-- Start RECORDS FOR THIS EXERCISE --
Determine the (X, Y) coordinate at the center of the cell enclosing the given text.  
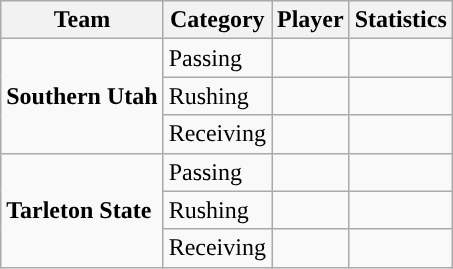
Statistics (400, 20)
Team (82, 20)
Category (217, 20)
Player (311, 20)
Tarleton State (82, 210)
Southern Utah (82, 96)
Return the [X, Y] coordinate for the center point of the cell that contains the specified text.  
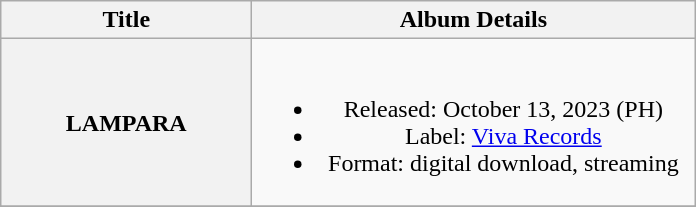
Title [126, 20]
Album Details [474, 20]
Released: October 13, 2023 (PH)Label: Viva RecordsFormat: digital download, streaming [474, 122]
LAMPARA [126, 122]
Determine the (x, y) coordinate at the center of the cell enclosing the given text.  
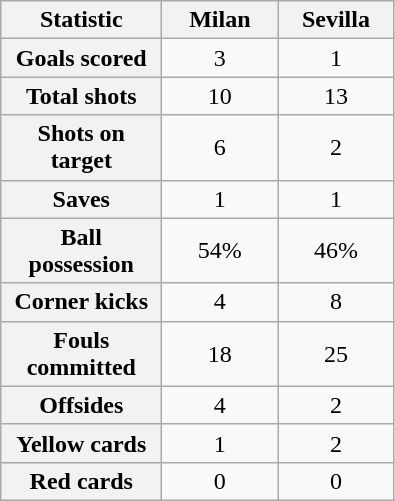
Goals scored (82, 58)
18 (220, 354)
46% (336, 250)
Milan (220, 20)
Saves (82, 199)
6 (220, 148)
3 (220, 58)
Red cards (82, 481)
Offsides (82, 405)
Sevilla (336, 20)
10 (220, 96)
8 (336, 302)
Shots on target (82, 148)
13 (336, 96)
Statistic (82, 20)
Ball possession (82, 250)
Corner kicks (82, 302)
Yellow cards (82, 443)
25 (336, 354)
54% (220, 250)
Fouls committed (82, 354)
Total shots (82, 96)
Extract the (x, y) coordinate from the center of the cell holding the provided text.  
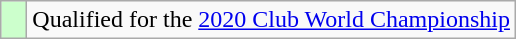
Qualified for the 2020 Club World Championship (272, 20)
Provide the [x, y] coordinate of the cell's center where the given text is located.  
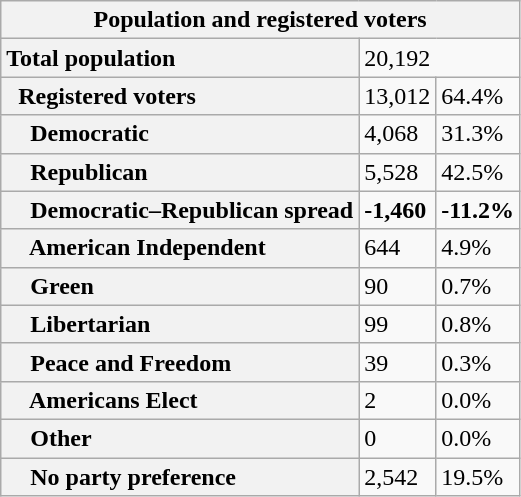
19.5% [478, 477]
American Independent [180, 248]
0.7% [478, 286]
0.8% [478, 324]
Registered voters [180, 96]
2 [398, 400]
0 [398, 438]
4,068 [398, 134]
Republican [180, 172]
Libertarian [180, 324]
No party preference [180, 477]
64.4% [478, 96]
13,012 [398, 96]
5,528 [398, 172]
Total population [180, 58]
Peace and Freedom [180, 362]
0.3% [478, 362]
644 [398, 248]
90 [398, 286]
4.9% [478, 248]
Other [180, 438]
Democratic–Republican spread [180, 210]
-11.2% [478, 210]
39 [398, 362]
Population and registered voters [260, 20]
99 [398, 324]
-1,460 [398, 210]
2,542 [398, 477]
20,192 [440, 58]
31.3% [478, 134]
Democratic [180, 134]
Green [180, 286]
42.5% [478, 172]
Americans Elect [180, 400]
Output the [x, y] coordinate of the center of the cell containing the given text.  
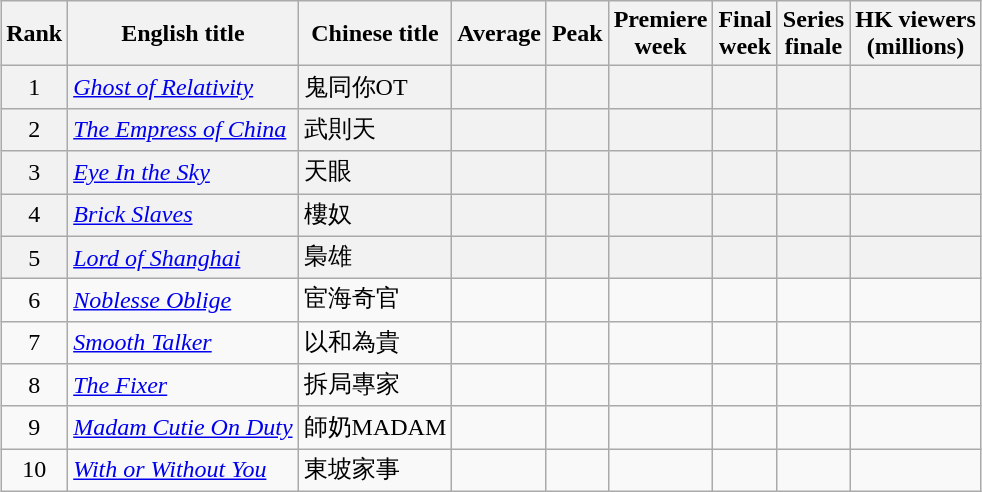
-- End RECORDS FOR THIS EXERCISE --
DESCRIPTION OF THE TASK: Can you retype everything in the items above, from the line containing "Statistics (400, 20)" down to the line containing "Return the [X, Y]", with both of those lines included?

TASK ANSWER:
Statistics (400, 20)
Team (82, 20)
Category (217, 20)
Player (311, 20)
Tarleton State (82, 210)
Southern Utah (82, 96)
Return the [X, Y] coordinate for the center point of the cell that contains the specified text.  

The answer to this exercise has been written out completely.